- _What the task asks_: Repeat the records below verbatim, and do not copy their pictures.

### Material for the task

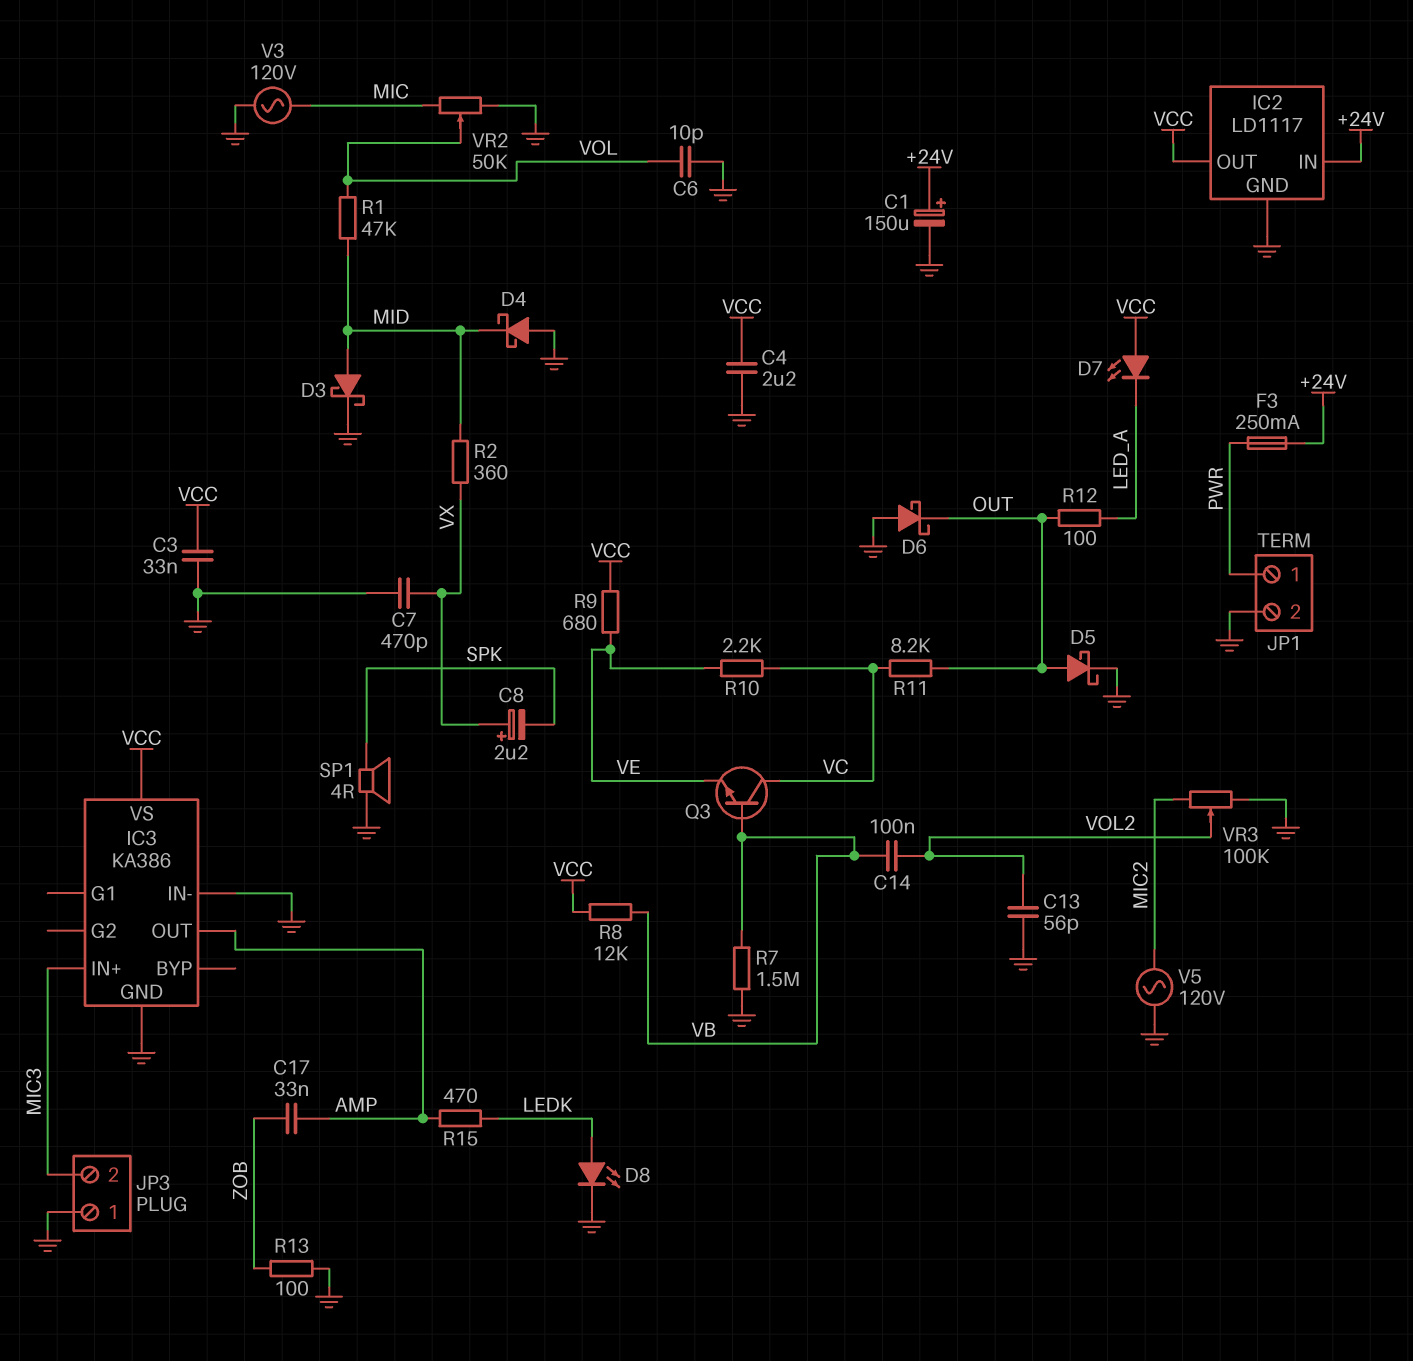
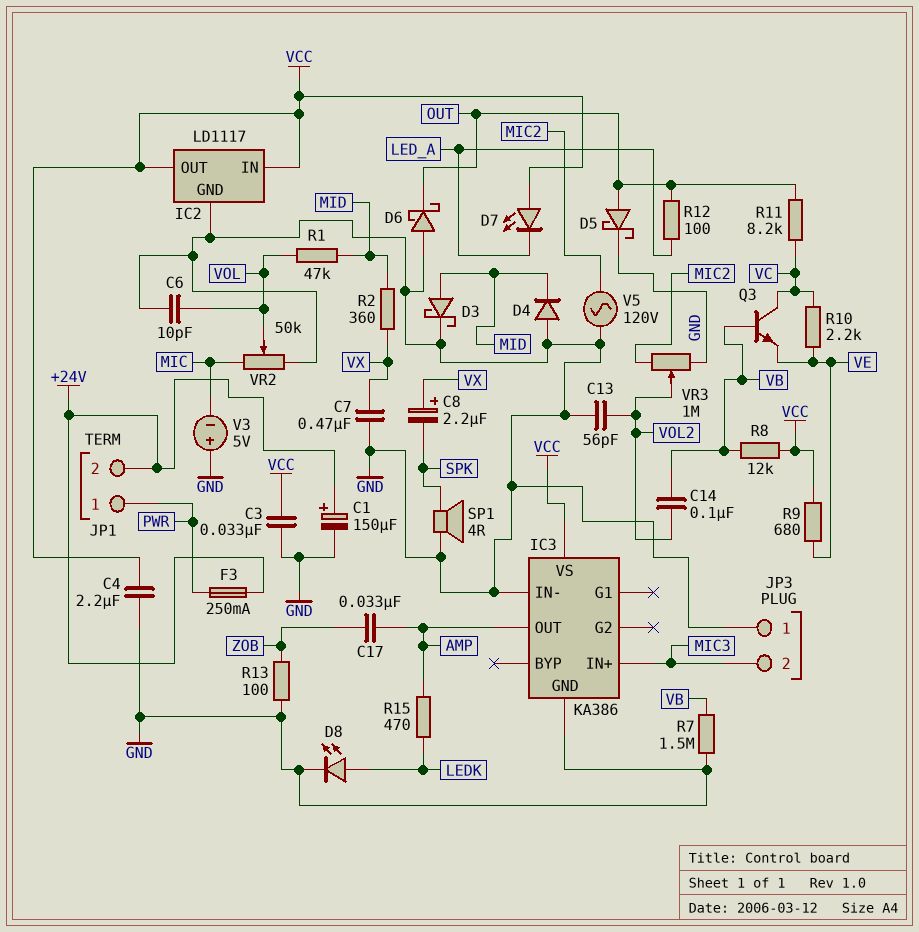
C7: 470pF (GND, VX) -> 470nF (GND, VX)
D4: schottky (A GND, K MID) -> diode (A GND, K MID)
IC2 pin IN: +24V -> VCC
JP1 pin 2: GND -> +24V
V3: AC 120V (GND, MIC) -> 5V (plus GND, minus MIC)
VR3: 100k (GND, MIC2, wiper VOL2) -> 1M (GND, MIC2, wiper VOL2)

######

- _Written response_:
C7: 470pF (GND, VX) -> 470nF (GND, VX)
D4: schottky (A GND, K MID) -> diode (A GND, K MID)
IC2 pin IN: +24V -> VCC
JP1 pin 2: GND -> +24V
V3: AC 120V (GND, MIC) -> 5V (plus GND, minus MIC)
VR3: 100k (GND, MIC2, wiper VOL2) -> 1M (GND, MIC2, wiper VOL2)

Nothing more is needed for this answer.